Scene images with change listings >>
──────────────────────────────

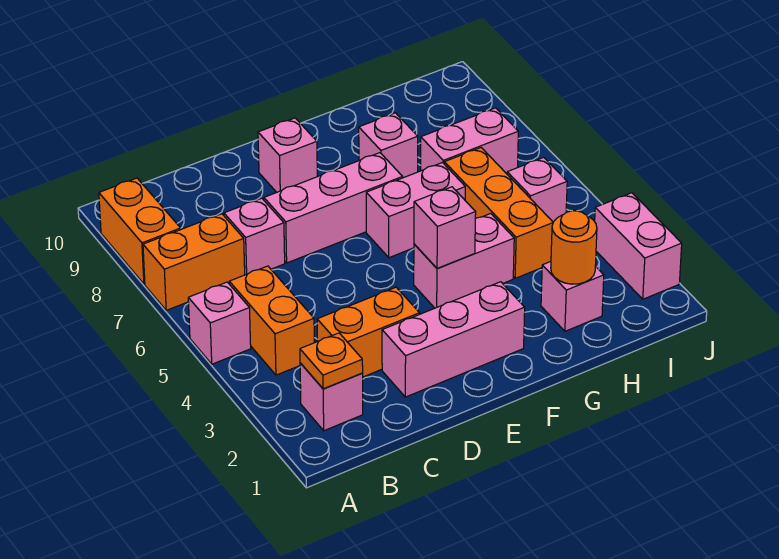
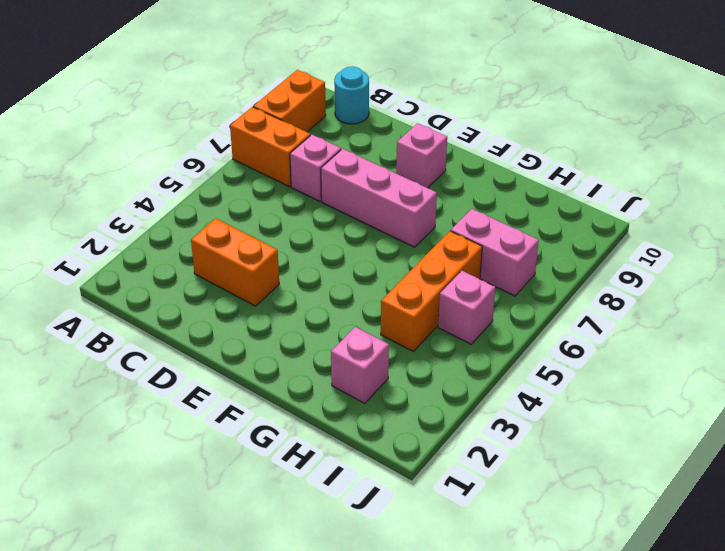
cyan round brick B10 level 1 -> none
none -> pink brick A5 level 1
none -> pink brick B2 level 1
none -> orange brick B4:B5 level 1

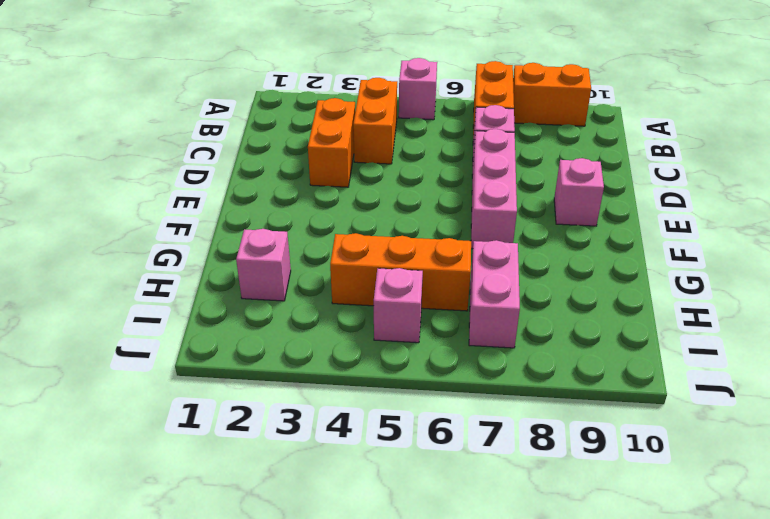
orange brick B4:C4 level 1 -> orange brick B4:B5 level 1
none -> pink brick B2 level 1
none -> pink brick D2:F2 level 1
none -> pink brick F4:G4 level 1

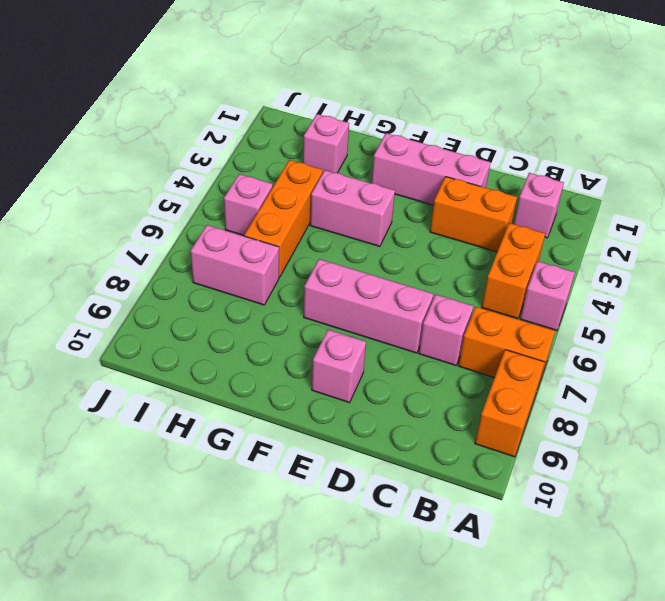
none -> pink brick F6:G6 level 1
none -> pink brick G8 level 1
none -> pink brick J2:J3 level 1

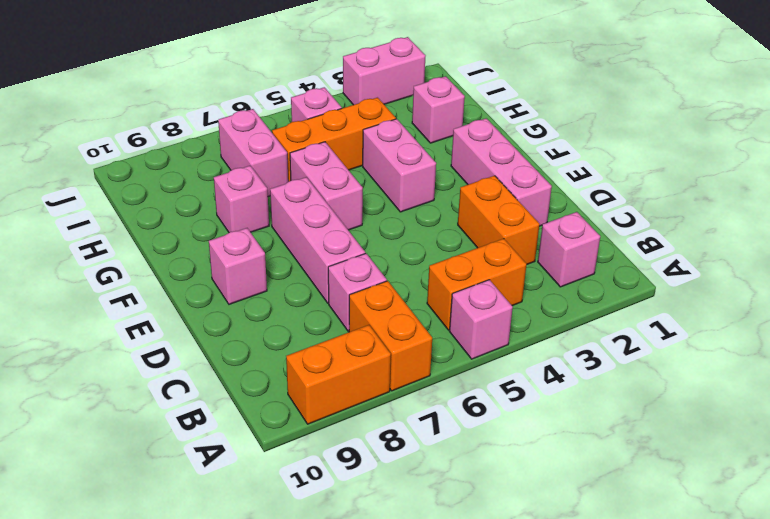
none -> orange plate B2 level 2
none -> pink brick F4 level 2
none -> orange round brick H2 level 2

──────────────────────────────

WORK INSTRUCTION >> Leave out every picture and copy the rest of the records exactly.

COMPLETED EXERCISE >>
cyan round brick B10 level 1 -> none
none -> pink brick A5 level 1
none -> pink brick B2 level 1
none -> orange brick B4:B5 level 1

orange brick B4:C4 level 1 -> orange brick B4:B5 level 1
none -> pink brick B2 level 1
none -> pink brick D2:F2 level 1
none -> pink brick F4:G4 level 1

none -> pink brick F6:G6 level 1
none -> pink brick G8 level 1
none -> pink brick J2:J3 level 1

none -> orange plate B2 level 2
none -> pink brick F4 level 2
none -> orange round brick H2 level 2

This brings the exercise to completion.